■ RECORDS FOR THIS EXERCISE ■
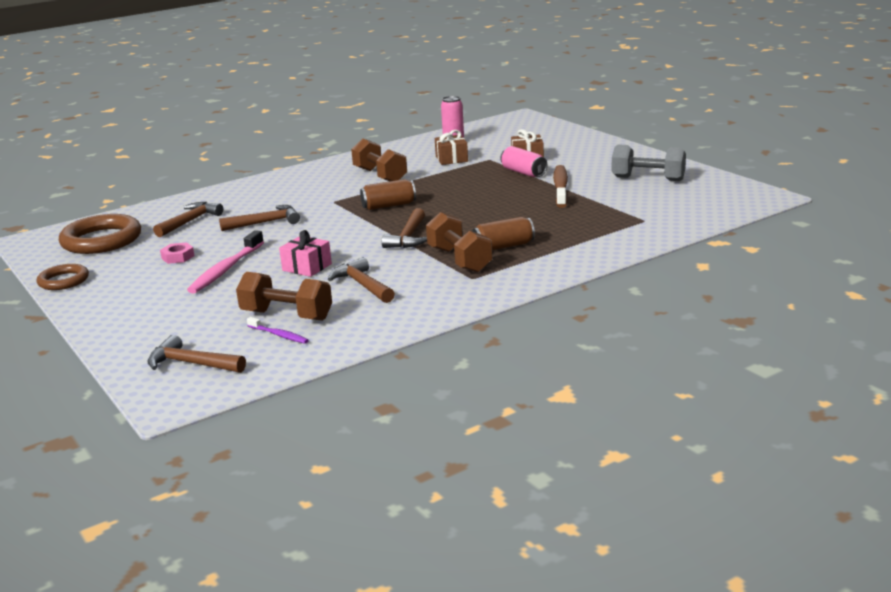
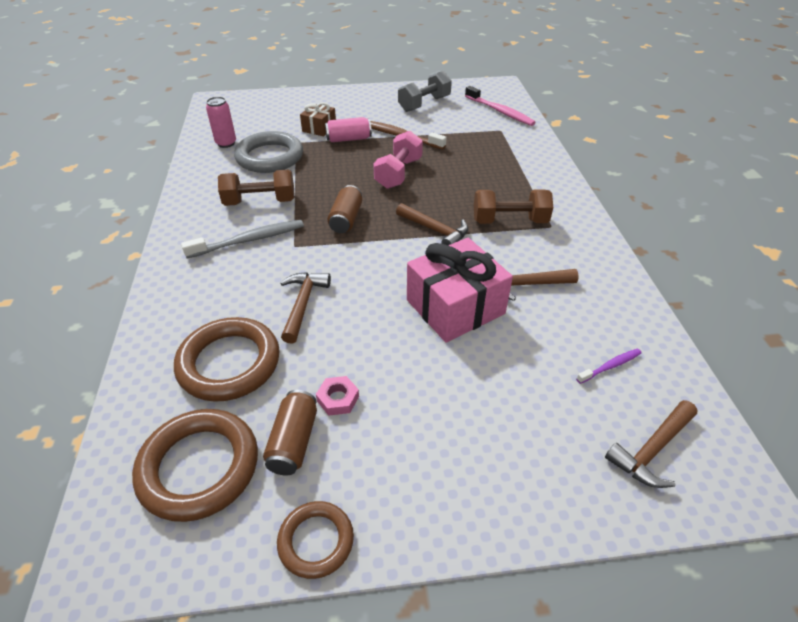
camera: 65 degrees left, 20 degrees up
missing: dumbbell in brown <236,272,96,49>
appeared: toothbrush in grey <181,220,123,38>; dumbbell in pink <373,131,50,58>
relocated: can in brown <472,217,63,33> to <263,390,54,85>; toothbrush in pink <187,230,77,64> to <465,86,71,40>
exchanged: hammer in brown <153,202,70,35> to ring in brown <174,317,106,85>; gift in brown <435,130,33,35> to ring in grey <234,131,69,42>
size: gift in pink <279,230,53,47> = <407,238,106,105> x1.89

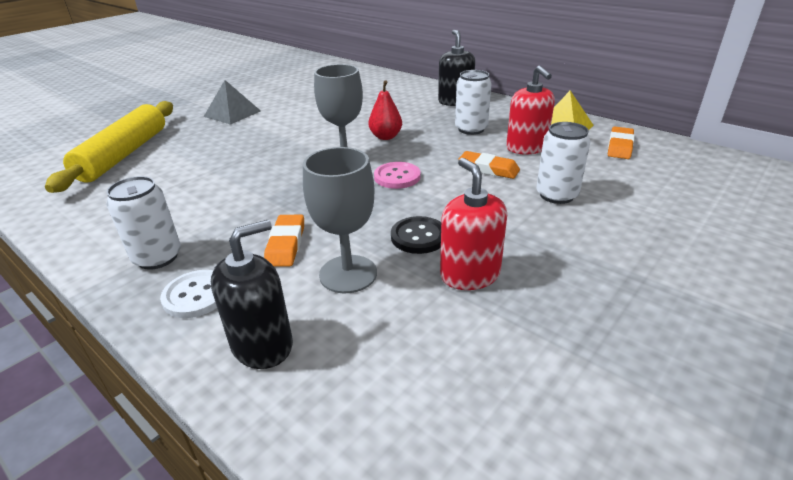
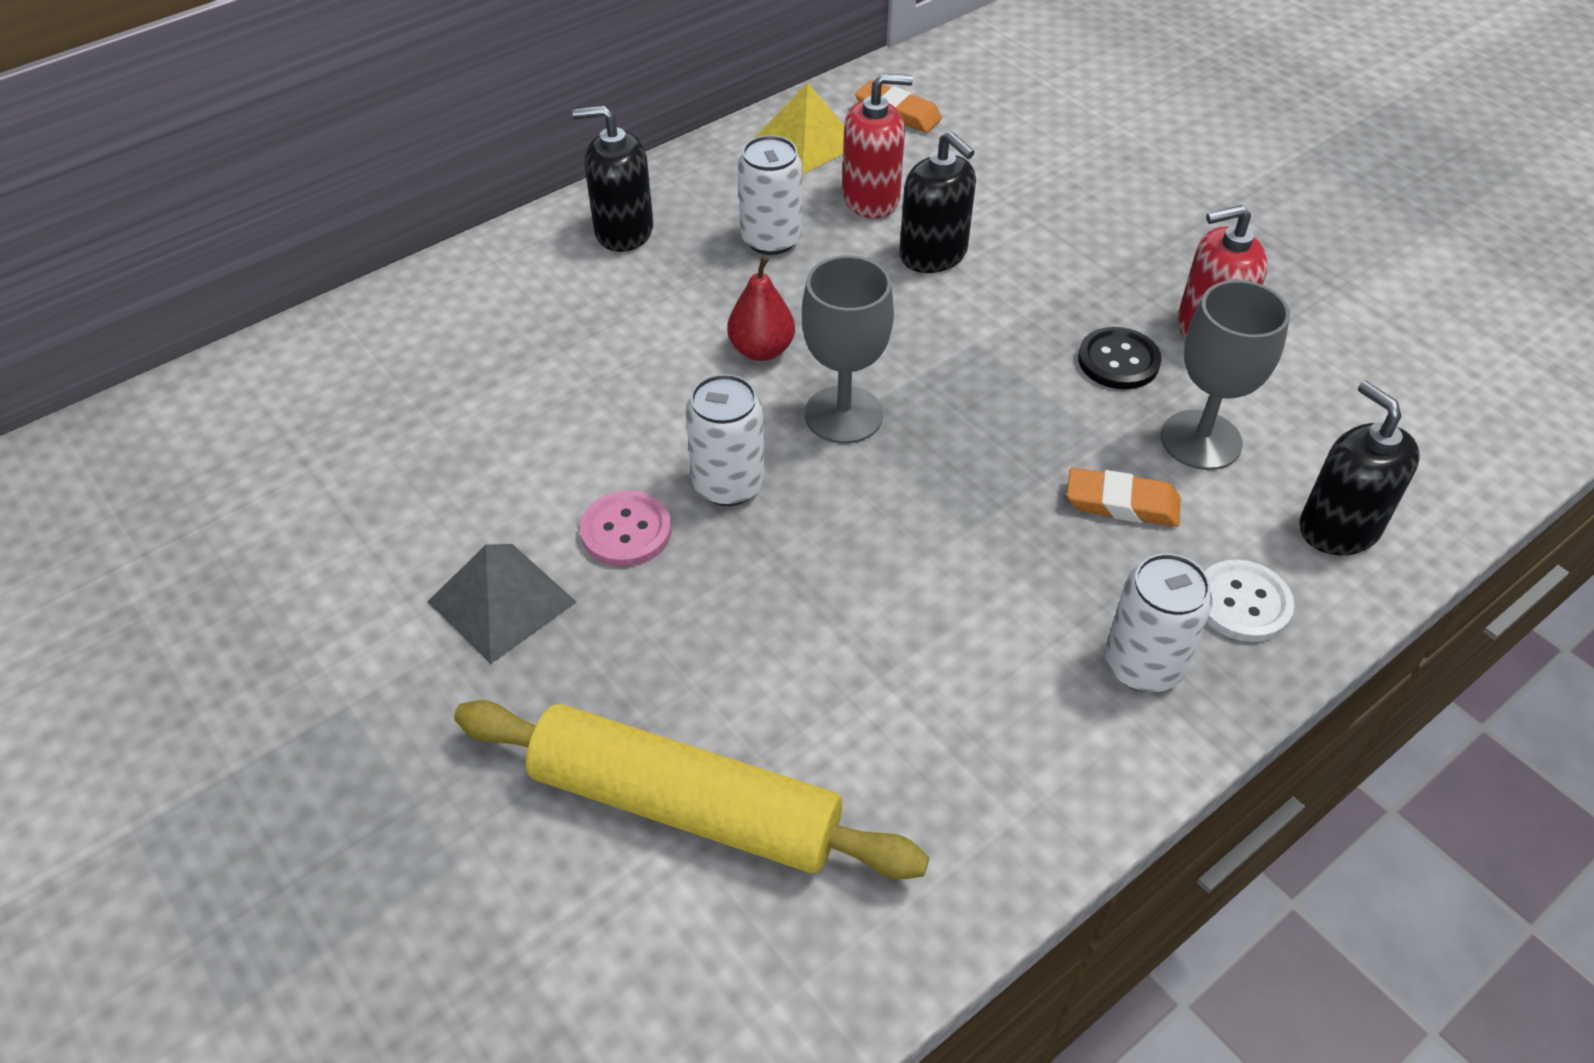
camera: 80 degrees left, 15 degrees up
relocated: button in pink <374,162,47,27> to <580,490,91,77>; can in white <536,122,54,82> to <685,374,80,132>
exchanged: eraser in orange <458,151,62,28> to soap dispenser in black <899,131,77,142>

■ WHAT THE EXERCISE ASKS ■
Identify the lines above with the word "brown". Copy them.

■ OUTPUT OF THE EXERCISE ■
missing: dumbbell in brown <236,272,96,49>
relocated: can in brown <472,217,63,33> to <263,390,54,85>; toothbrush in pink <187,230,77,64> to <465,86,71,40>
exchanged: hammer in brown <153,202,70,35> to ring in brown <174,317,106,85>; gift in brown <435,130,33,35> to ring in grey <234,131,69,42>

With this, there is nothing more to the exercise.